▶ EXERCISE OBJECTIVE:
Word for word, restate all of the records.

Stored records
□ □ □ □
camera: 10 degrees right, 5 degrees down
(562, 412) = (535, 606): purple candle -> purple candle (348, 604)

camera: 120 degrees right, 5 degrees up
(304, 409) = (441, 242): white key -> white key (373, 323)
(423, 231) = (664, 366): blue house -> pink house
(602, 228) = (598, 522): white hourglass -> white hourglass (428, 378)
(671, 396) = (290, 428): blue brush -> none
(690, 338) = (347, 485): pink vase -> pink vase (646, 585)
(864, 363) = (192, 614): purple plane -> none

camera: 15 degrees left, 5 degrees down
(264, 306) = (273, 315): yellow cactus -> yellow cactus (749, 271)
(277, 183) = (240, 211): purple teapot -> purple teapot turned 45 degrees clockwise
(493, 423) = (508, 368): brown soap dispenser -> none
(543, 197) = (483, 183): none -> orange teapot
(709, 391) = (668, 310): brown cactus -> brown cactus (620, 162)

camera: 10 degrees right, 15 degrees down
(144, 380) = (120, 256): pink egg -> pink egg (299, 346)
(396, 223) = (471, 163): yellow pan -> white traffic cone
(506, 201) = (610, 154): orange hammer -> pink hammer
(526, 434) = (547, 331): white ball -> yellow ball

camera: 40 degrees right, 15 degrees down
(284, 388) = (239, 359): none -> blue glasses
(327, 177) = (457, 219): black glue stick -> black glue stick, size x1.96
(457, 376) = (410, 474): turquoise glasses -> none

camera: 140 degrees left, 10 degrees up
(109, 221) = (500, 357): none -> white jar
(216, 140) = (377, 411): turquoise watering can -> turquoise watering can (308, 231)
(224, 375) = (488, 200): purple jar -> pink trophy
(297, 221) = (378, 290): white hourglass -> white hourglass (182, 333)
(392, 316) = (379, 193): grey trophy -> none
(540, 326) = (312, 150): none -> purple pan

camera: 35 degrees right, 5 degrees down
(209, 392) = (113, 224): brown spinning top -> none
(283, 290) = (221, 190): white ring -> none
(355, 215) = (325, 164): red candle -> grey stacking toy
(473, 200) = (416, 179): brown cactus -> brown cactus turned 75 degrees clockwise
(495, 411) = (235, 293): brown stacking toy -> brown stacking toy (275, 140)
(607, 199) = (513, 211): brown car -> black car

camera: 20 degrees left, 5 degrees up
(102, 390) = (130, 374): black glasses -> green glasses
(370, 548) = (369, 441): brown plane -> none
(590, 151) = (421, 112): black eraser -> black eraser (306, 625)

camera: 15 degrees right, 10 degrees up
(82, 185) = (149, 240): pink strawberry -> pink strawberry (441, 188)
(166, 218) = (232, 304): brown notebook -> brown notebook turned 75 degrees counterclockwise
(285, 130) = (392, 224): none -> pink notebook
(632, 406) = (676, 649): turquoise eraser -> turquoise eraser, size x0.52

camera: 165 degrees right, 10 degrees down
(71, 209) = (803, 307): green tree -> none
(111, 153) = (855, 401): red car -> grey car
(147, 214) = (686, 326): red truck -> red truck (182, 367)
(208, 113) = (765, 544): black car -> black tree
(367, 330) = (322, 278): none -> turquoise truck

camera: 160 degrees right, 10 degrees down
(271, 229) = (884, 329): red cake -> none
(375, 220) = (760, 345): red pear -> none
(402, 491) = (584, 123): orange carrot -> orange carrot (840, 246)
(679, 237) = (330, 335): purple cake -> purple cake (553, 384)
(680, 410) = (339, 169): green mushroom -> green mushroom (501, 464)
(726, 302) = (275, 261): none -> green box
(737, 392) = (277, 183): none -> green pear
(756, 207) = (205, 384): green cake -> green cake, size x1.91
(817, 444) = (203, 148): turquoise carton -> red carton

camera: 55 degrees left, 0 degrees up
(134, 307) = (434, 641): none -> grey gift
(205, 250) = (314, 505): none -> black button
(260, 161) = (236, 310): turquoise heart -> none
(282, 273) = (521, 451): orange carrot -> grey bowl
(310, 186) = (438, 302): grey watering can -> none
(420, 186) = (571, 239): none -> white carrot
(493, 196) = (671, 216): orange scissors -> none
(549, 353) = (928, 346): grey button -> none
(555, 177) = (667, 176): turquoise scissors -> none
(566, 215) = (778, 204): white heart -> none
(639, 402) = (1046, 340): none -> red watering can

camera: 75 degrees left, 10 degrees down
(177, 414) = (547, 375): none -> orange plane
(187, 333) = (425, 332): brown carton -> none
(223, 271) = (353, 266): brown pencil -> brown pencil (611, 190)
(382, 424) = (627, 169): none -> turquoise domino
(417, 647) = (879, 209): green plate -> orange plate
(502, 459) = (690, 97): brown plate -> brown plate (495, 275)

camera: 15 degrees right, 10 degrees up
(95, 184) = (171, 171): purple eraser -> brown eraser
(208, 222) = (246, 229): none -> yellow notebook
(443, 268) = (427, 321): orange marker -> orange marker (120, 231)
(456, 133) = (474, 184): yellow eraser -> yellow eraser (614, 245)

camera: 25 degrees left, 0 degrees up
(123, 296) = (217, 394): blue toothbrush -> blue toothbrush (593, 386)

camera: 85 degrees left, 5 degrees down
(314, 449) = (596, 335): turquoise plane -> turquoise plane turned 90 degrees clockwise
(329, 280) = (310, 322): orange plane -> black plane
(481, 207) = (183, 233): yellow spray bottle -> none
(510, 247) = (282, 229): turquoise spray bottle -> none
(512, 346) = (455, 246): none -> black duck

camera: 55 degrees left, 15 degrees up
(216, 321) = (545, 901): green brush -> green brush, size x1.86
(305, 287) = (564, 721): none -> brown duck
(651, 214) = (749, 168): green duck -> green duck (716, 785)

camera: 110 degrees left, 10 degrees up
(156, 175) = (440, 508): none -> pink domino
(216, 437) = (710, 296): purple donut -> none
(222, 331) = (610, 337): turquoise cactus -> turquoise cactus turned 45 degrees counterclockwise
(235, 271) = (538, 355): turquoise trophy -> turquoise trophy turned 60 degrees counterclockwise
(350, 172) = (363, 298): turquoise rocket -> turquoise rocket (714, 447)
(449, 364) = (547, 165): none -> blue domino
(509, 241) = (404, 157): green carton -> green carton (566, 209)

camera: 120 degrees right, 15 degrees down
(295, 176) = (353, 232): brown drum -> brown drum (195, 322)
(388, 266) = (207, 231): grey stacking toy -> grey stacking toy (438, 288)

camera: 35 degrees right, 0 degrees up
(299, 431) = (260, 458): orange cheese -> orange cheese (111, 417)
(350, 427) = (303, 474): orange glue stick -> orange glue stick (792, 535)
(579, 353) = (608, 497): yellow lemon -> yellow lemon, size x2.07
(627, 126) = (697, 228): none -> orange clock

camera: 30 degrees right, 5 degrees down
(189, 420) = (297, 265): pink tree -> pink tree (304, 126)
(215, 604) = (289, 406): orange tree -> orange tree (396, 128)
□ □ □ □
▶ OUTPUT FOR THIS TASK:
camera: 10 degrees right, 5 degrees down
(562, 412) = (535, 606): purple candle -> purple candle (348, 604)

camera: 120 degrees right, 5 degrees up
(304, 409) = (441, 242): white key -> white key (373, 323)
(423, 231) = (664, 366): blue house -> pink house
(602, 228) = (598, 522): white hourglass -> white hourglass (428, 378)
(671, 396) = (290, 428): blue brush -> none
(690, 338) = (347, 485): pink vase -> pink vase (646, 585)
(864, 363) = (192, 614): purple plane -> none

camera: 15 degrees left, 5 degrees down
(264, 306) = (273, 315): yellow cactus -> yellow cactus (749, 271)
(277, 183) = (240, 211): purple teapot -> purple teapot turned 45 degrees clockwise
(493, 423) = (508, 368): brown soap dispenser -> none
(543, 197) = (483, 183): none -> orange teapot
(709, 391) = (668, 310): brown cactus -> brown cactus (620, 162)

camera: 10 degrees right, 15 degrees down
(144, 380) = (120, 256): pink egg -> pink egg (299, 346)
(396, 223) = (471, 163): yellow pan -> white traffic cone
(506, 201) = (610, 154): orange hammer -> pink hammer
(526, 434) = (547, 331): white ball -> yellow ball

camera: 40 degrees right, 15 degrees down
(284, 388) = (239, 359): none -> blue glasses
(327, 177) = (457, 219): black glue stick -> black glue stick, size x1.96
(457, 376) = (410, 474): turquoise glasses -> none

camera: 140 degrees left, 10 degrees up
(109, 221) = (500, 357): none -> white jar
(216, 140) = (377, 411): turquoise watering can -> turquoise watering can (308, 231)
(224, 375) = (488, 200): purple jar -> pink trophy
(297, 221) = (378, 290): white hourglass -> white hourglass (182, 333)
(392, 316) = (379, 193): grey trophy -> none
(540, 326) = (312, 150): none -> purple pan

camera: 35 degrees right, 5 degrees down
(209, 392) = (113, 224): brown spinning top -> none
(283, 290) = (221, 190): white ring -> none
(355, 215) = (325, 164): red candle -> grey stacking toy
(473, 200) = (416, 179): brown cactus -> brown cactus turned 75 degrees clockwise
(495, 411) = (235, 293): brown stacking toy -> brown stacking toy (275, 140)
(607, 199) = (513, 211): brown car -> black car

camera: 20 degrees left, 5 degrees up
(102, 390) = (130, 374): black glasses -> green glasses
(370, 548) = (369, 441): brown plane -> none
(590, 151) = (421, 112): black eraser -> black eraser (306, 625)

camera: 15 degrees right, 10 degrees up
(82, 185) = (149, 240): pink strawberry -> pink strawberry (441, 188)
(166, 218) = (232, 304): brown notebook -> brown notebook turned 75 degrees counterclockwise
(285, 130) = (392, 224): none -> pink notebook
(632, 406) = (676, 649): turquoise eraser -> turquoise eraser, size x0.52

camera: 165 degrees right, 10 degrees down
(71, 209) = (803, 307): green tree -> none
(111, 153) = (855, 401): red car -> grey car
(147, 214) = (686, 326): red truck -> red truck (182, 367)
(208, 113) = (765, 544): black car -> black tree
(367, 330) = (322, 278): none -> turquoise truck

camera: 160 degrees right, 10 degrees down
(271, 229) = (884, 329): red cake -> none
(375, 220) = (760, 345): red pear -> none
(402, 491) = (584, 123): orange carrot -> orange carrot (840, 246)
(679, 237) = (330, 335): purple cake -> purple cake (553, 384)
(680, 410) = (339, 169): green mushroom -> green mushroom (501, 464)
(726, 302) = (275, 261): none -> green box
(737, 392) = (277, 183): none -> green pear
(756, 207) = (205, 384): green cake -> green cake, size x1.91
(817, 444) = (203, 148): turquoise carton -> red carton

camera: 55 degrees left, 0 degrees up
(134, 307) = (434, 641): none -> grey gift
(205, 250) = (314, 505): none -> black button
(260, 161) = (236, 310): turquoise heart -> none
(282, 273) = (521, 451): orange carrot -> grey bowl
(310, 186) = (438, 302): grey watering can -> none
(420, 186) = (571, 239): none -> white carrot
(493, 196) = (671, 216): orange scissors -> none
(549, 353) = (928, 346): grey button -> none
(555, 177) = (667, 176): turquoise scissors -> none
(566, 215) = (778, 204): white heart -> none
(639, 402) = (1046, 340): none -> red watering can

camera: 75 degrees left, 10 degrees down
(177, 414) = (547, 375): none -> orange plane
(187, 333) = (425, 332): brown carton -> none
(223, 271) = (353, 266): brown pencil -> brown pencil (611, 190)
(382, 424) = (627, 169): none -> turquoise domino
(417, 647) = (879, 209): green plate -> orange plate
(502, 459) = (690, 97): brown plate -> brown plate (495, 275)

camera: 15 degrees right, 10 degrees up
(95, 184) = (171, 171): purple eraser -> brown eraser
(208, 222) = (246, 229): none -> yellow notebook
(443, 268) = (427, 321): orange marker -> orange marker (120, 231)
(456, 133) = (474, 184): yellow eraser -> yellow eraser (614, 245)

camera: 25 degrees left, 0 degrees up
(123, 296) = (217, 394): blue toothbrush -> blue toothbrush (593, 386)

camera: 85 degrees left, 5 degrees down
(314, 449) = (596, 335): turquoise plane -> turquoise plane turned 90 degrees clockwise
(329, 280) = (310, 322): orange plane -> black plane
(481, 207) = (183, 233): yellow spray bottle -> none
(510, 247) = (282, 229): turquoise spray bottle -> none
(512, 346) = (455, 246): none -> black duck

camera: 55 degrees left, 15 degrees up
(216, 321) = (545, 901): green brush -> green brush, size x1.86
(305, 287) = (564, 721): none -> brown duck
(651, 214) = (749, 168): green duck -> green duck (716, 785)

camera: 110 degrees left, 10 degrees up
(156, 175) = (440, 508): none -> pink domino
(216, 437) = (710, 296): purple donut -> none
(222, 331) = (610, 337): turquoise cactus -> turquoise cactus turned 45 degrees counterclockwise
(235, 271) = (538, 355): turquoise trophy -> turquoise trophy turned 60 degrees counterclockwise
(350, 172) = (363, 298): turquoise rocket -> turquoise rocket (714, 447)
(449, 364) = (547, 165): none -> blue domino
(509, 241) = (404, 157): green carton -> green carton (566, 209)

camera: 120 degrees right, 15 degrees down
(295, 176) = (353, 232): brown drum -> brown drum (195, 322)
(388, 266) = (207, 231): grey stacking toy -> grey stacking toy (438, 288)

camera: 35 degrees right, 0 degrees up
(299, 431) = (260, 458): orange cheese -> orange cheese (111, 417)
(350, 427) = (303, 474): orange glue stick -> orange glue stick (792, 535)
(579, 353) = (608, 497): yellow lemon -> yellow lemon, size x2.07
(627, 126) = (697, 228): none -> orange clock

camera: 30 degrees right, 5 degrees down
(189, 420) = (297, 265): pink tree -> pink tree (304, 126)
(215, 604) = (289, 406): orange tree -> orange tree (396, 128)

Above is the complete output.